* Work to complete
Pictures in the material below are to be left out, and only the lines from the line with "pink tree: [108,511,170,579]" up to and including the line with "blue bucket: [280,195,341,274]" are to be written out exactly.

(Beginning of Entries provided)

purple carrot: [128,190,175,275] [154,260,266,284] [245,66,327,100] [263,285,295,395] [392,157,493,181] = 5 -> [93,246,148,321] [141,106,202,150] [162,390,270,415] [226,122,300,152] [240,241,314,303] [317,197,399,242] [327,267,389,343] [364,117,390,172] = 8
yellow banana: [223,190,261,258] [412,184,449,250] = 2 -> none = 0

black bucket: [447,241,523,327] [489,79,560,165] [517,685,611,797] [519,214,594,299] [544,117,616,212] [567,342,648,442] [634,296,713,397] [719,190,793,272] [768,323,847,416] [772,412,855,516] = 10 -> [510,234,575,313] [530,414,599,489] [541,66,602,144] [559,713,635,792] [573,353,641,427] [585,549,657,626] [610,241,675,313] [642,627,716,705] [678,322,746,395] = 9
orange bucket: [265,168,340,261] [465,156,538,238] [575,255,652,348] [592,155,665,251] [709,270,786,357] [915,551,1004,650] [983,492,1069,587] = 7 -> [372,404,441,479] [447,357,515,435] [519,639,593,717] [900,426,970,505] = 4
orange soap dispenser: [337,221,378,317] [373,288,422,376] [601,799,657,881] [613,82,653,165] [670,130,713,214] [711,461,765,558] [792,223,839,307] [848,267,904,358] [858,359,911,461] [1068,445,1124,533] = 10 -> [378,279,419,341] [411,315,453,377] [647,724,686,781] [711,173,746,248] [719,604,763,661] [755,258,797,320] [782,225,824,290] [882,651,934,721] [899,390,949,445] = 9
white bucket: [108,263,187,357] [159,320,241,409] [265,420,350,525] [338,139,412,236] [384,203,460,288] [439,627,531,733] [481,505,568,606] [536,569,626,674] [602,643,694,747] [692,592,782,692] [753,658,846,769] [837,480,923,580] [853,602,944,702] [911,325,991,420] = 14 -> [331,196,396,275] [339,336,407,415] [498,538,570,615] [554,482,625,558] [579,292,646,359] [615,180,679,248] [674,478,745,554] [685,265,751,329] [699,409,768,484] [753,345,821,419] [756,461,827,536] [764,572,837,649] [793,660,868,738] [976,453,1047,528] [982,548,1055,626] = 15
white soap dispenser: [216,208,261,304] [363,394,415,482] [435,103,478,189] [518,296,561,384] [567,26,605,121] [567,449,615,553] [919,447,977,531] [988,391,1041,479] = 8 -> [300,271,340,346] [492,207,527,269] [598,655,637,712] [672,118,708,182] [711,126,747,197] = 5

(End of Entries provided)
(Beginning of Entries provided)

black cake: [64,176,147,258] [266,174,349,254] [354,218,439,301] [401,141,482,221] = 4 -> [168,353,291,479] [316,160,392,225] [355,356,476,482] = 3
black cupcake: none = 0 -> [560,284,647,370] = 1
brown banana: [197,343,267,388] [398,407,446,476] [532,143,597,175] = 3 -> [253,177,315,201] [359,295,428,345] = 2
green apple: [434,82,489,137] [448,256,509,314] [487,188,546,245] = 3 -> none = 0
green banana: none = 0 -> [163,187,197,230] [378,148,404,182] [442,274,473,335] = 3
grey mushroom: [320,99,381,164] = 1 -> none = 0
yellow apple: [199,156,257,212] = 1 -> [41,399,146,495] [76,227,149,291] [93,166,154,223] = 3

(End of Entries provided)
(Beginning of Entries provided)

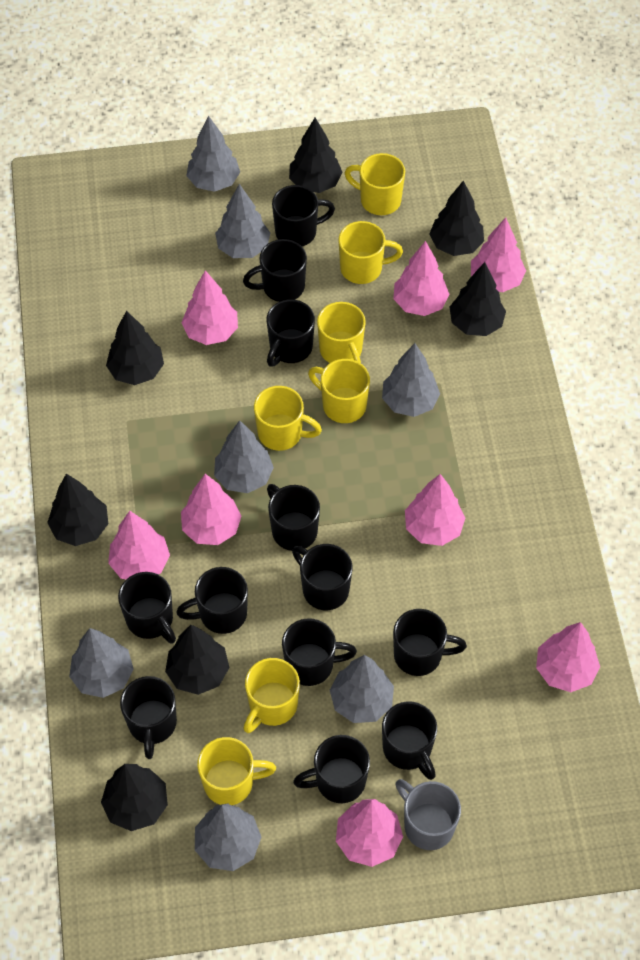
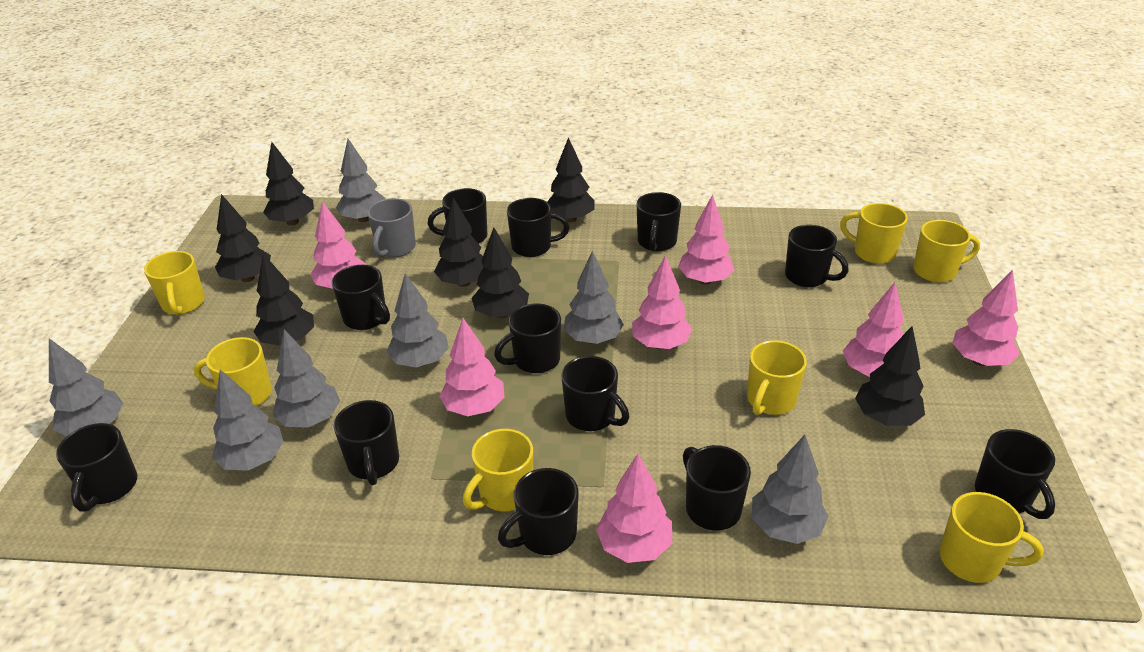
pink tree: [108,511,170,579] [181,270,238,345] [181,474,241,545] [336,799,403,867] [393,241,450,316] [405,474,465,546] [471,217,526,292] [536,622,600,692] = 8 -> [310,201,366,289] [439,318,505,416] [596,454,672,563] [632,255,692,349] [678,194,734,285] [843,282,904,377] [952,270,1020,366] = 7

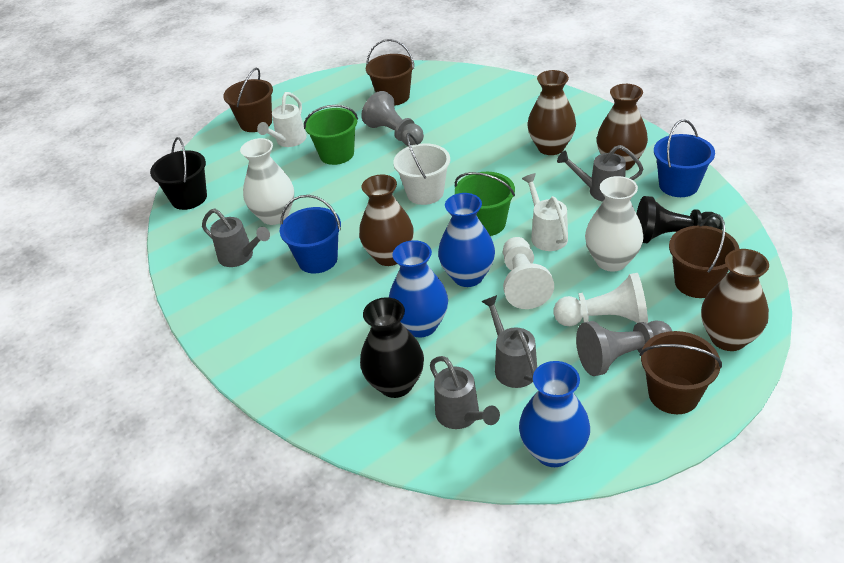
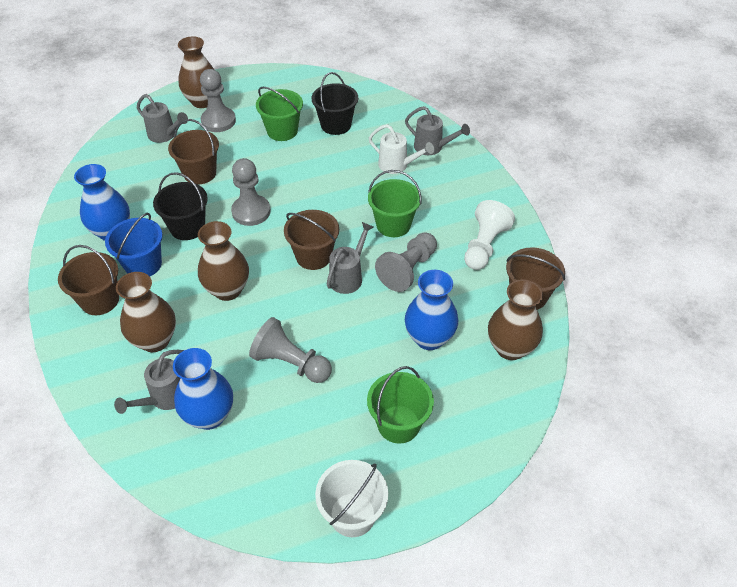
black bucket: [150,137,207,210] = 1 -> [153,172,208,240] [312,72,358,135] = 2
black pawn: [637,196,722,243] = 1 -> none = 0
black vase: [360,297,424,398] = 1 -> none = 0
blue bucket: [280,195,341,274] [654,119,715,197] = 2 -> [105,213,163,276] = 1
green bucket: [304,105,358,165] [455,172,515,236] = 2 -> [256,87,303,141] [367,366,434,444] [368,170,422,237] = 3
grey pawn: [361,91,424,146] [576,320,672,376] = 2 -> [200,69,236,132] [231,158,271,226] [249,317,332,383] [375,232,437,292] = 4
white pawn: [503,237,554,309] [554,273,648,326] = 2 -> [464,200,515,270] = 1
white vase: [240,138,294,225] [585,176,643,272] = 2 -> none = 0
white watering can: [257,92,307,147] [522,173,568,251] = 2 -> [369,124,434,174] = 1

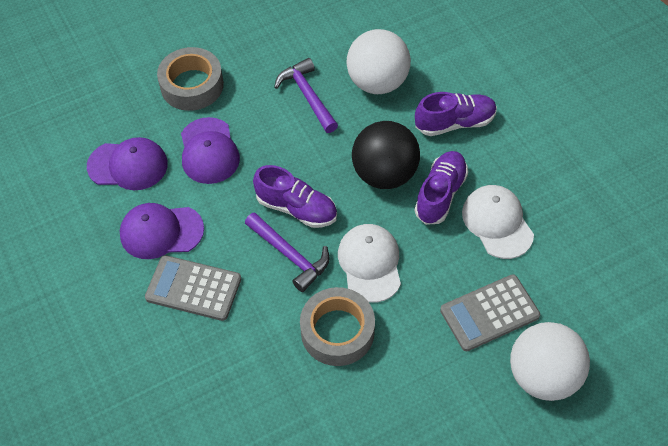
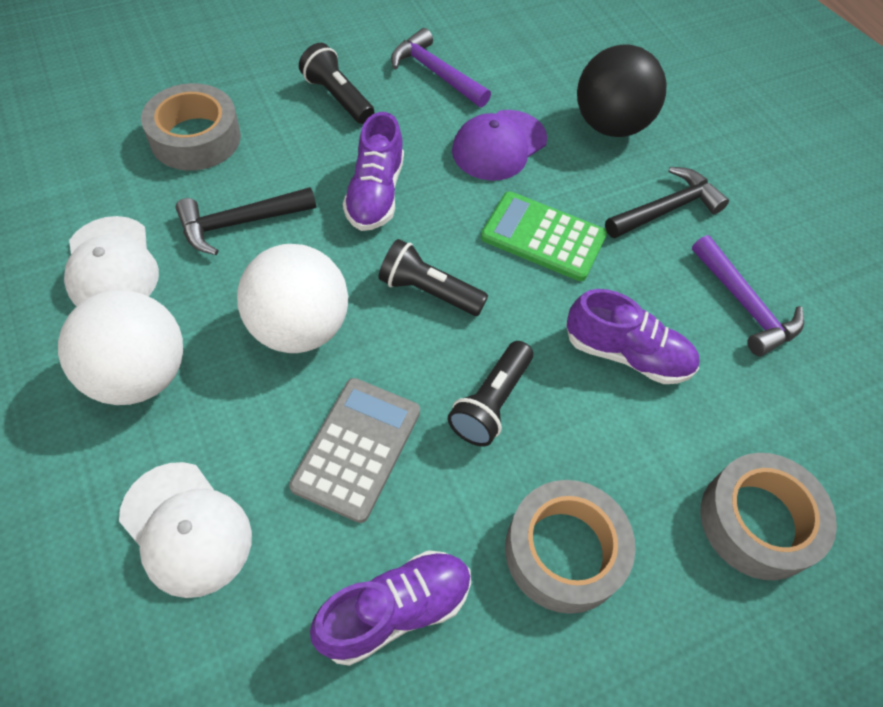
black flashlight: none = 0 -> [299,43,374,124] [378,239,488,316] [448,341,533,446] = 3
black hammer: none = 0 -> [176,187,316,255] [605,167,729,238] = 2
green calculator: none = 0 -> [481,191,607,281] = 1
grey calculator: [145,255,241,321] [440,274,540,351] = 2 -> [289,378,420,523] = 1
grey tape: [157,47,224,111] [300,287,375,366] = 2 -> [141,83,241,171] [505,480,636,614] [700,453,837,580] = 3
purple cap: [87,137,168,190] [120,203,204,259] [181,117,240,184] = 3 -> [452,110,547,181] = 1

(End of Entries provided)

* Task result
pink tree: [108,511,170,579] [181,270,238,345] [181,474,241,545] [336,799,403,867] [393,241,450,316] [405,474,465,546] [471,217,526,292] [536,622,600,692] = 8 -> [310,201,366,289] [439,318,505,416] [596,454,672,563] [632,255,692,349] [678,194,734,285] [843,282,904,377] [952,270,1020,366] = 7

black bucket: [150,137,207,210] = 1 -> [153,172,208,240] [312,72,358,135] = 2
black pawn: [637,196,722,243] = 1 -> none = 0
black vase: [360,297,424,398] = 1 -> none = 0
blue bucket: [280,195,341,274] [654,119,715,197] = 2 -> [105,213,163,276] = 1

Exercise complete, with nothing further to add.